ACTION ITEM: Answer with one number only: the count of lines below that hold the word "blue".

GIVEN MATERIAL:

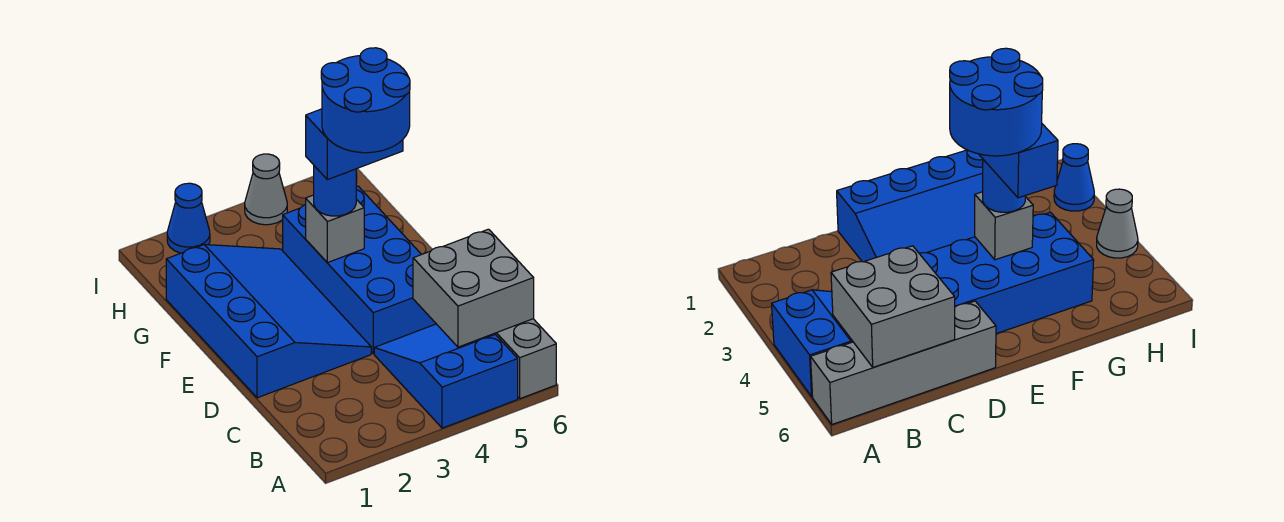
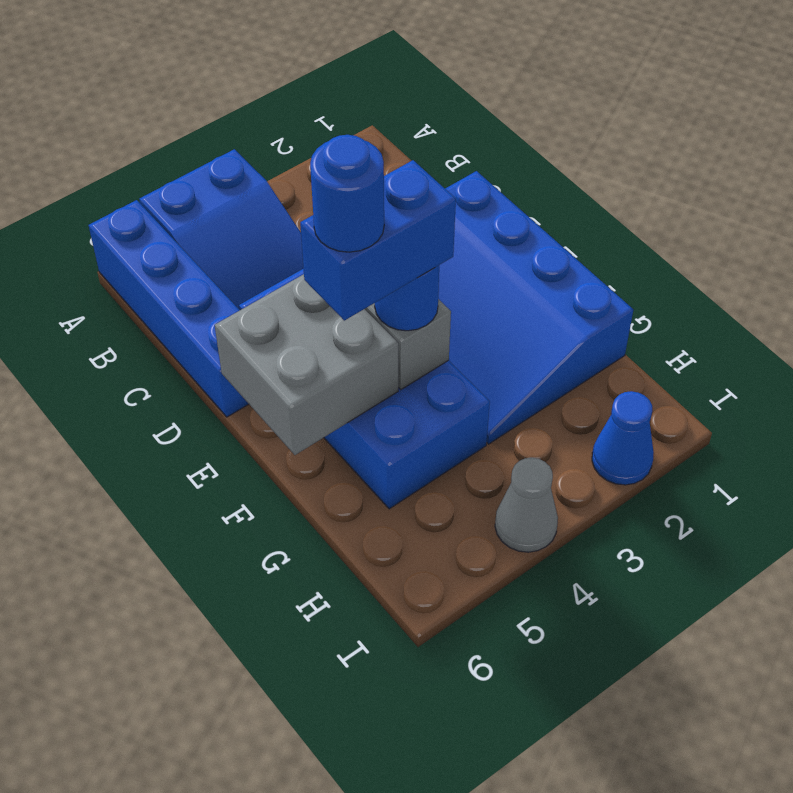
grey brick A6:D6 level 1 -> blue brick A6:D6 level 1
grey brick B5:C6 level 2 -> grey brick E5:F6 level 2
blue round brick E4:F5 level 5 -> blue round brick F5 level 5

THE COMPLETED TASK: 2